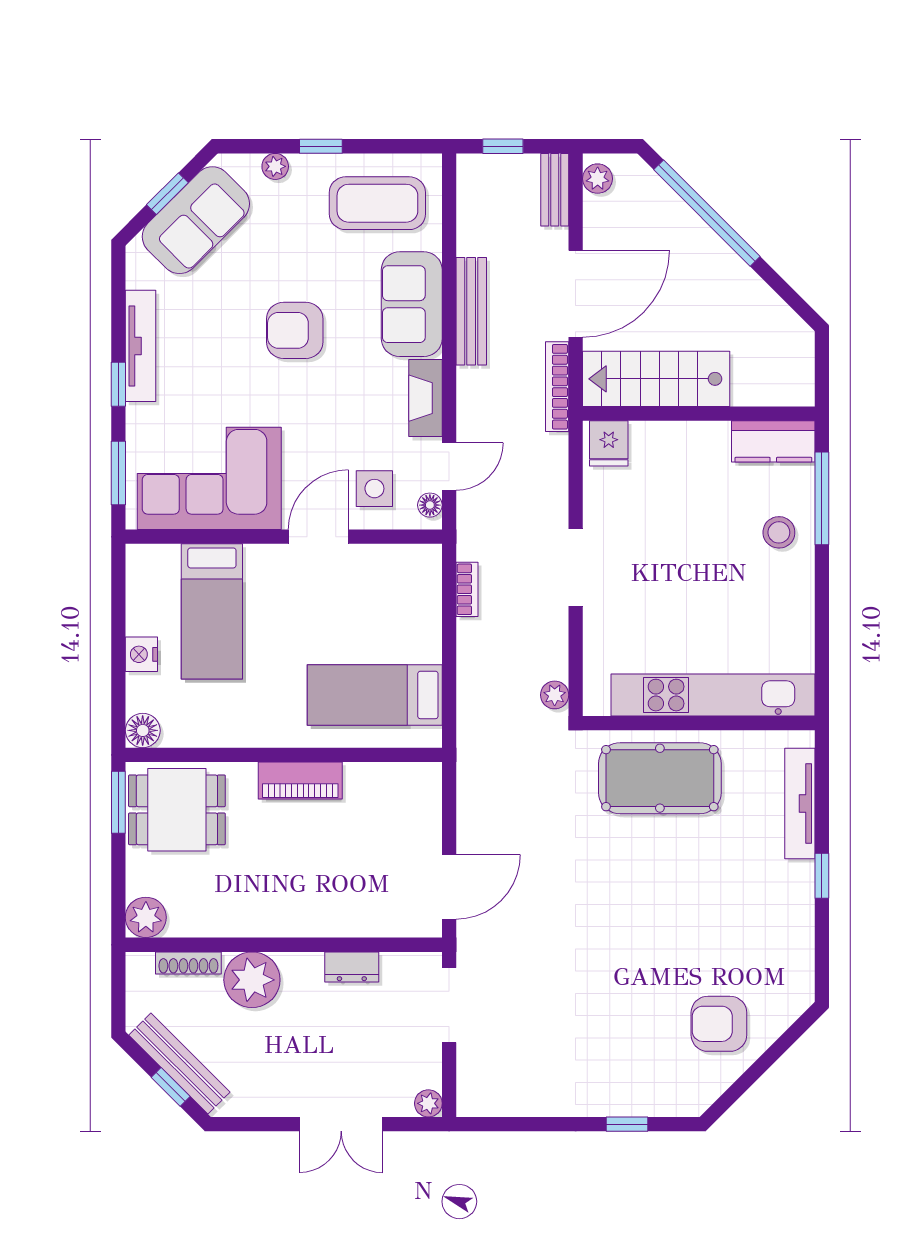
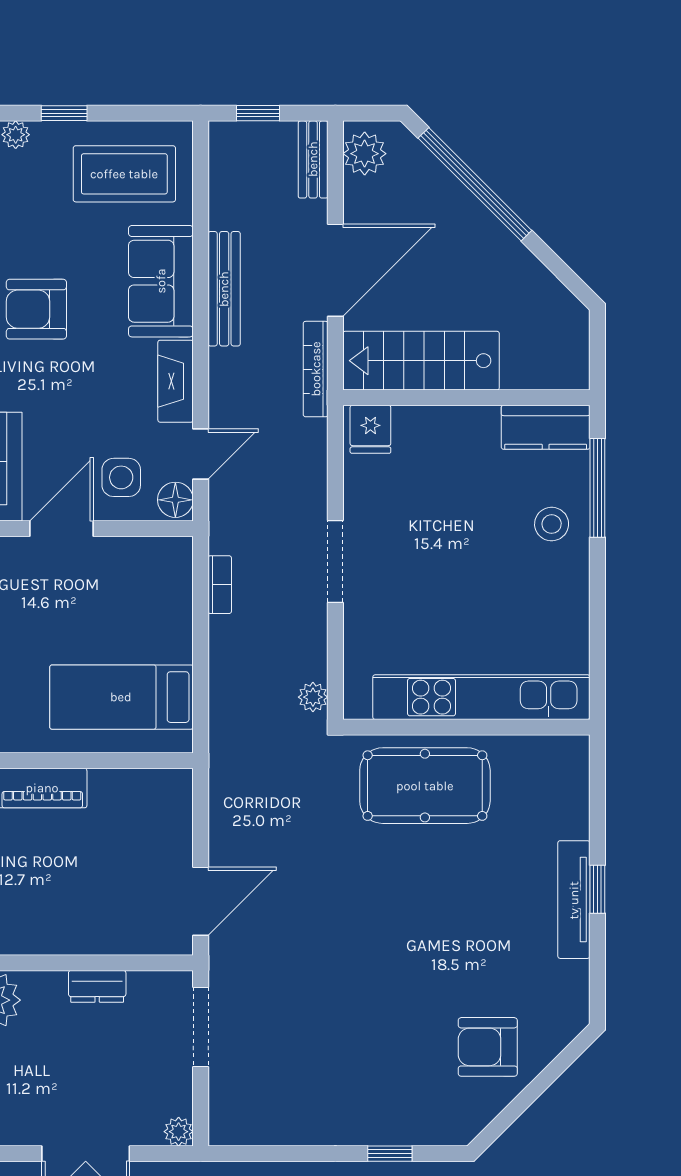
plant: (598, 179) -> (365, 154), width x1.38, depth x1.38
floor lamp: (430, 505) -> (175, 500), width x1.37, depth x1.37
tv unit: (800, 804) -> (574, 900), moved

============================================================

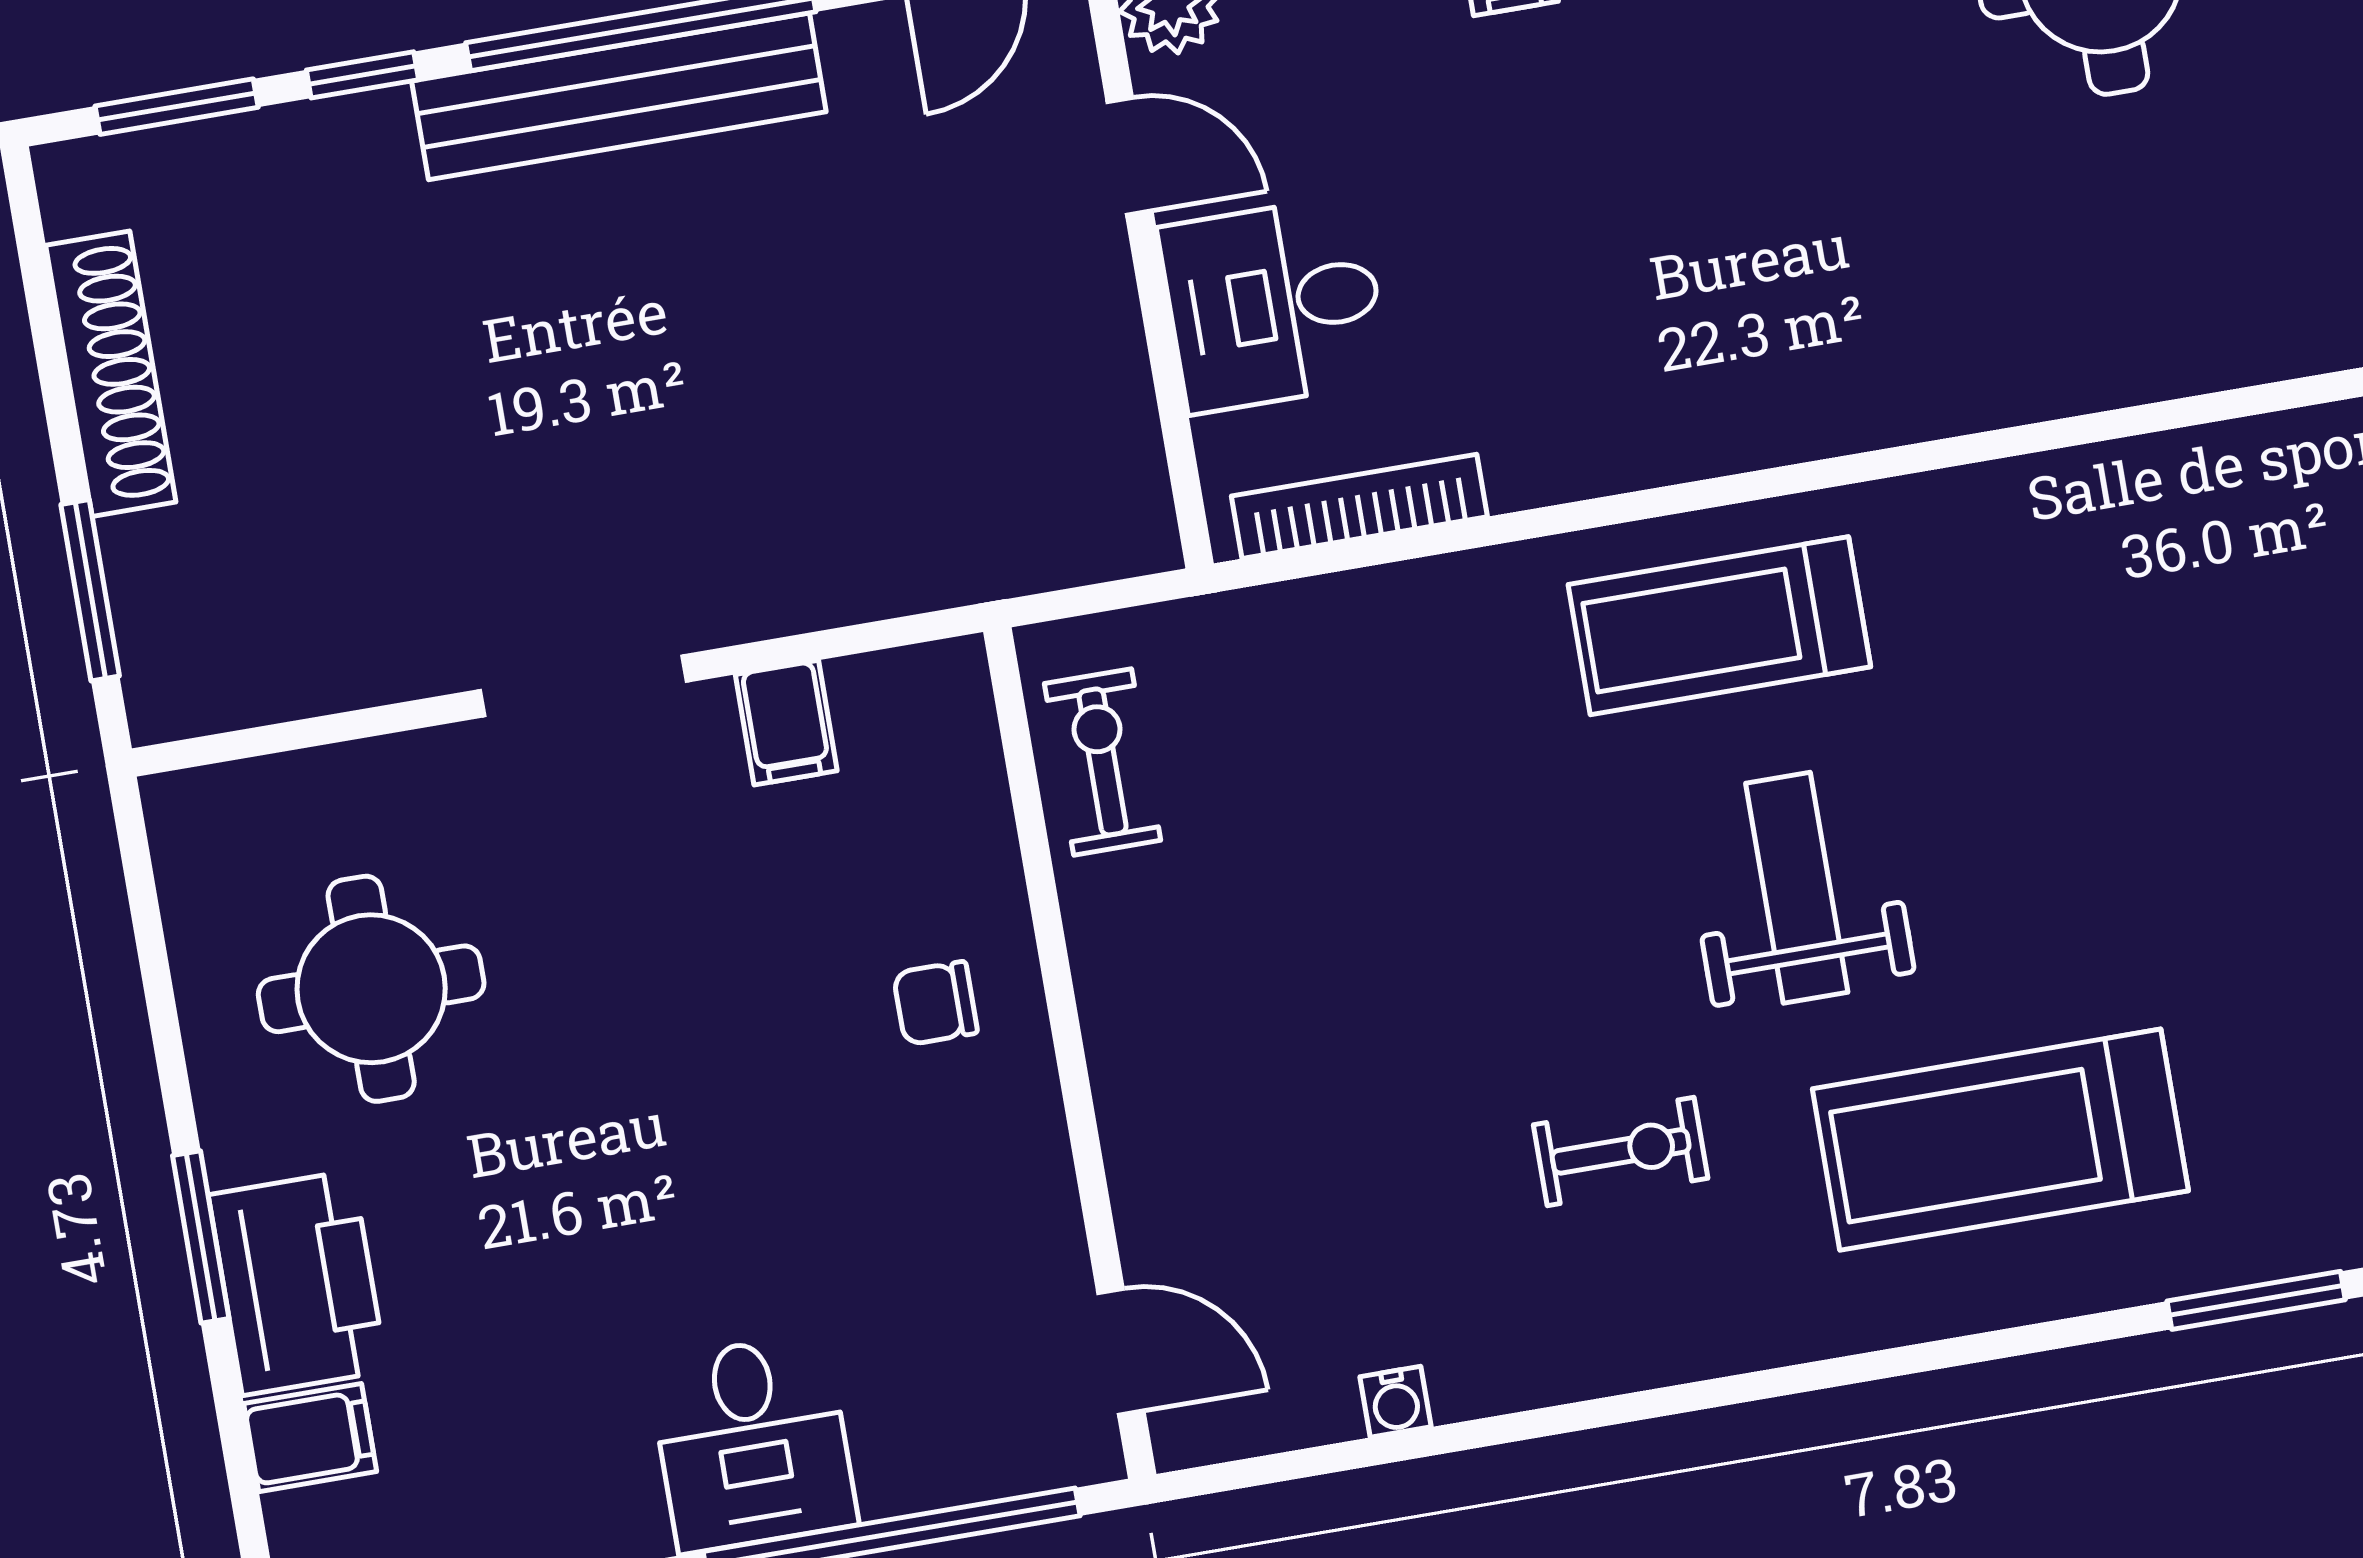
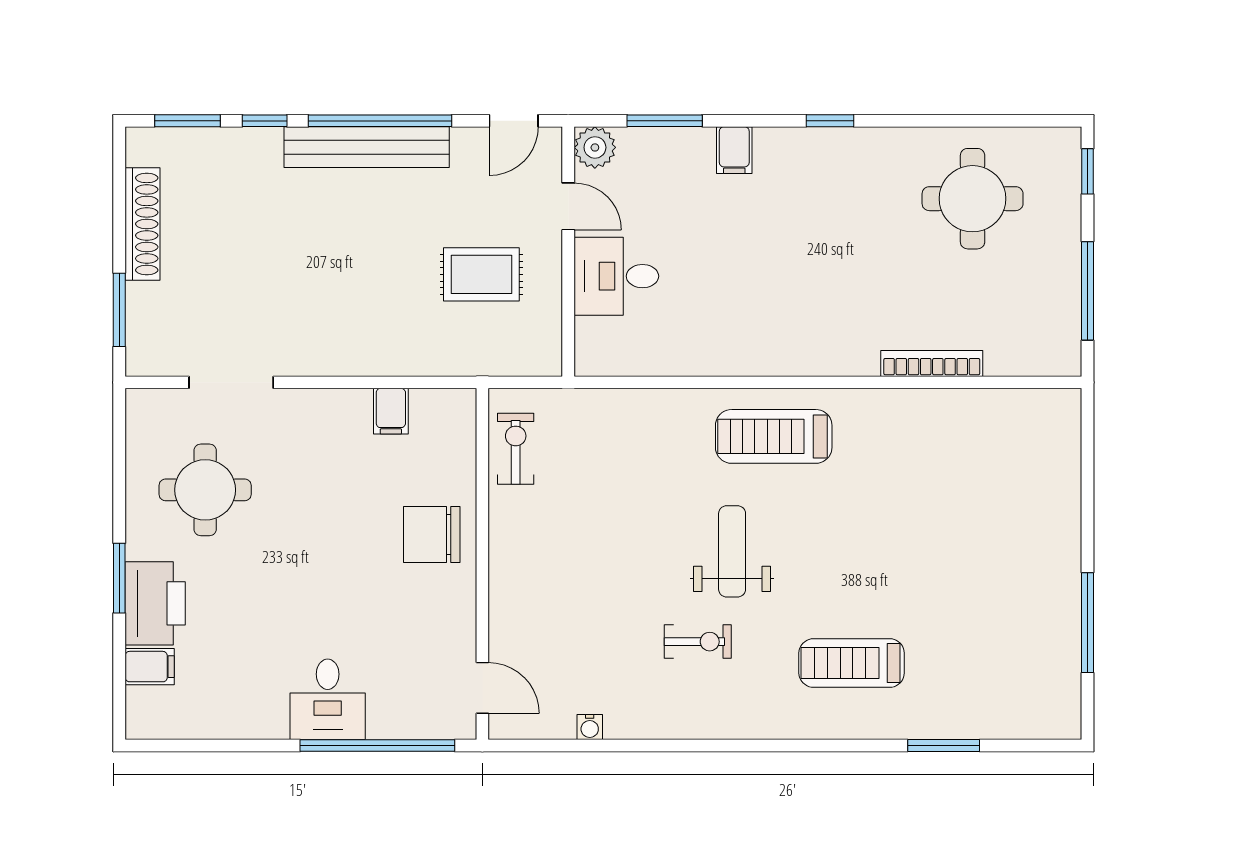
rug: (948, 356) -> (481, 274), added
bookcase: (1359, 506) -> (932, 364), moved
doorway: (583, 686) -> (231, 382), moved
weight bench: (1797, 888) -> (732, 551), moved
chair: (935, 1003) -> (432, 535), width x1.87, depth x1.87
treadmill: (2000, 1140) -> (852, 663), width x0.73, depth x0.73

============================================================

Answer with a number alone: how many lines of the records contain the string "width"?

» **Reply to the exercise**:
4